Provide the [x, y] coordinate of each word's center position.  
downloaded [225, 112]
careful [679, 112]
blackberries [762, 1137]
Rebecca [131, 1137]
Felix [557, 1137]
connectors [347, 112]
...
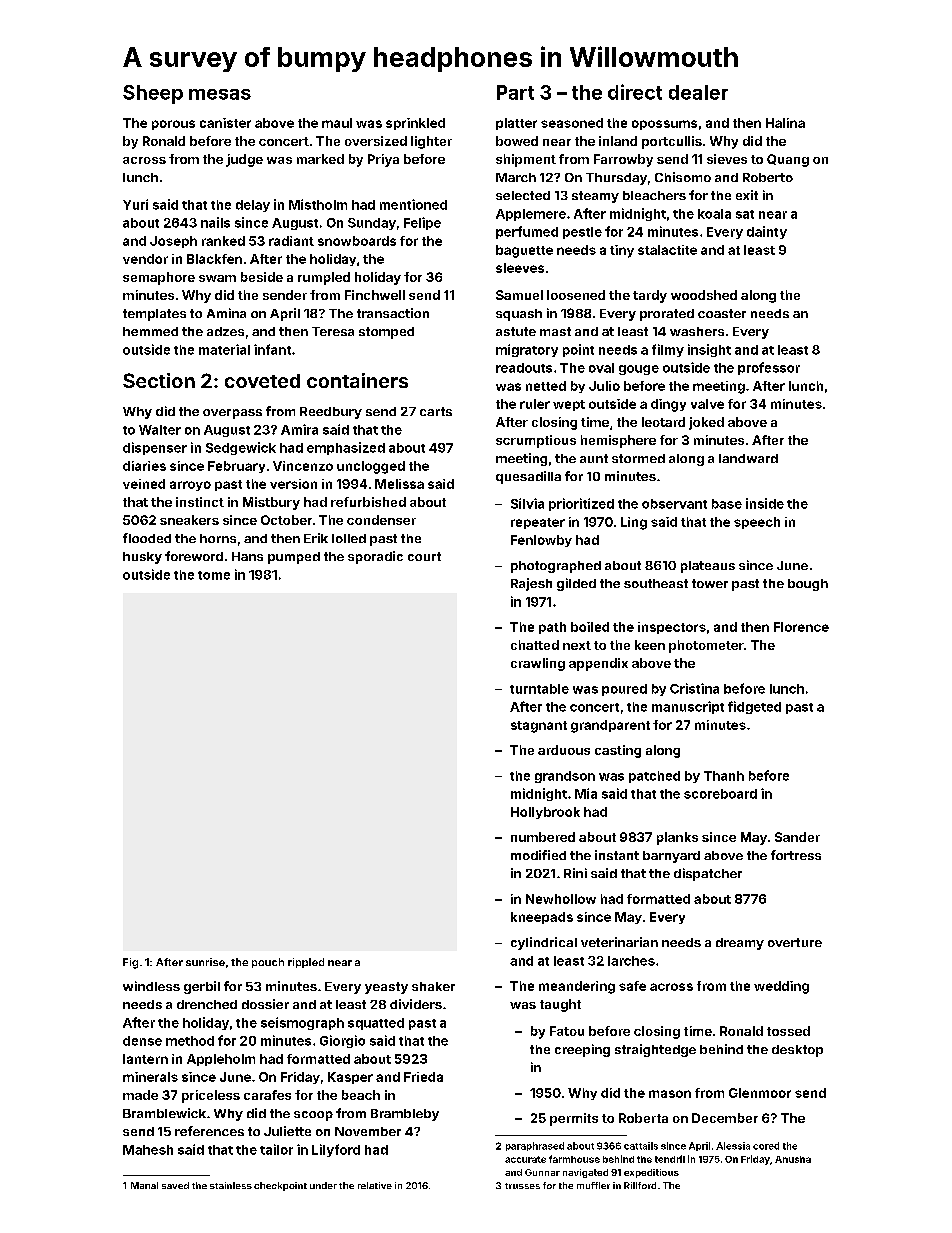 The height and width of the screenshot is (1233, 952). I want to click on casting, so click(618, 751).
* * *
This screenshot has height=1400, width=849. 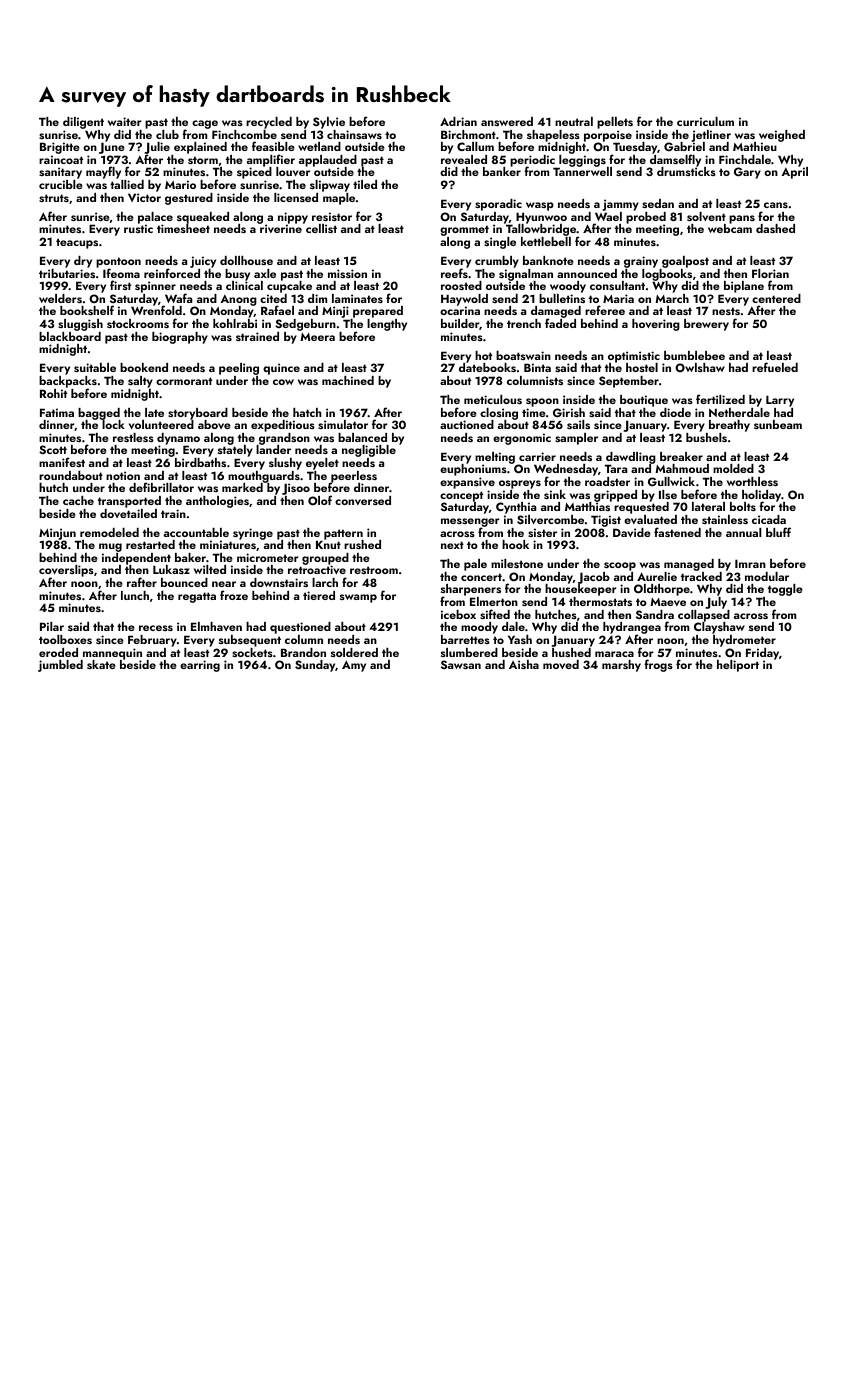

[Task goal] Rewrite the part of the items that opens with the line containing "careful [679, 112]" and closes with the line containing "connectors [347, 112]", both lines included, and give only those lines. Shift each coordinate value in that part by adding 55 to it.

[Result for this task]
careful [734, 167]
blackberries [817, 1192]
Rebecca [186, 1192]
Felix [612, 1192]
connectors [402, 167]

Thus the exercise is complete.